Rewrite only the material from the line containing "black semicircle: moved 10" through the line containing "blue circle: moved 8 px up", inclusive, substituting "gray L-shape" for "brown L-shape" and leaving every other character unchanged. Omit the pictures from the output.

● DATA PROVIDED
..........

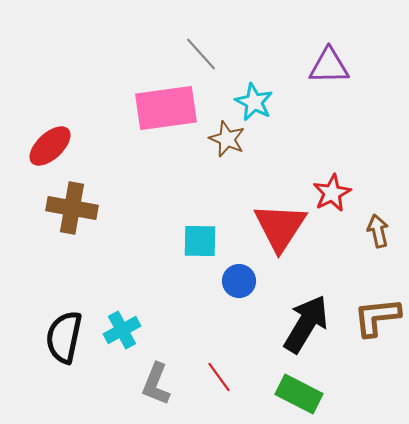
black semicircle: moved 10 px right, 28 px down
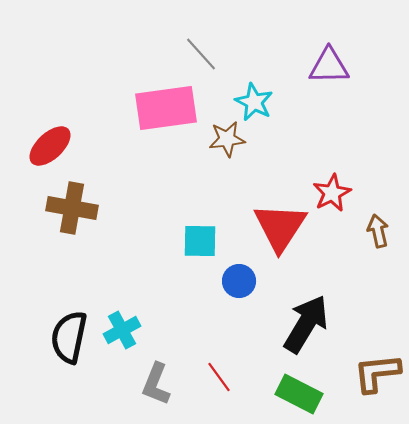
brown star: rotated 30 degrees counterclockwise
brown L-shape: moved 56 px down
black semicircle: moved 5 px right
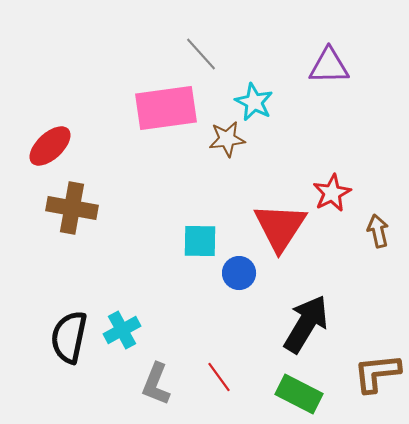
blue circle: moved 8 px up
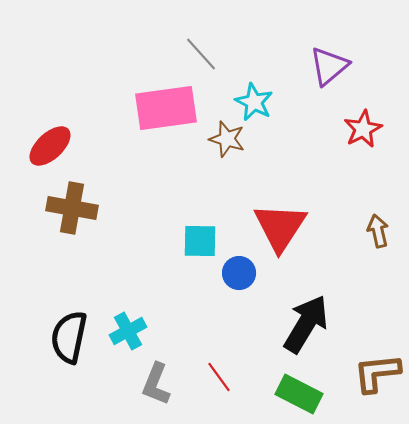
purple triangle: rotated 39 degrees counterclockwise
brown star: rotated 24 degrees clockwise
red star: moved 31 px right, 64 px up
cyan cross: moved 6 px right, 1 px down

..........

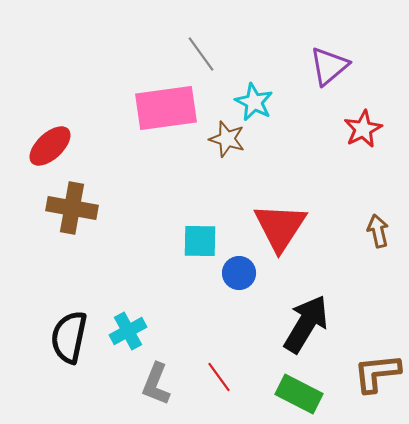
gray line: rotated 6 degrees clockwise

..........

● RESPONSE BELOW
black semicircle: moved 10 px right, 28 px down
brown star: rotated 30 degrees counterclockwise
gray L-shape: moved 56 px down
black semicircle: moved 5 px right
blue circle: moved 8 px up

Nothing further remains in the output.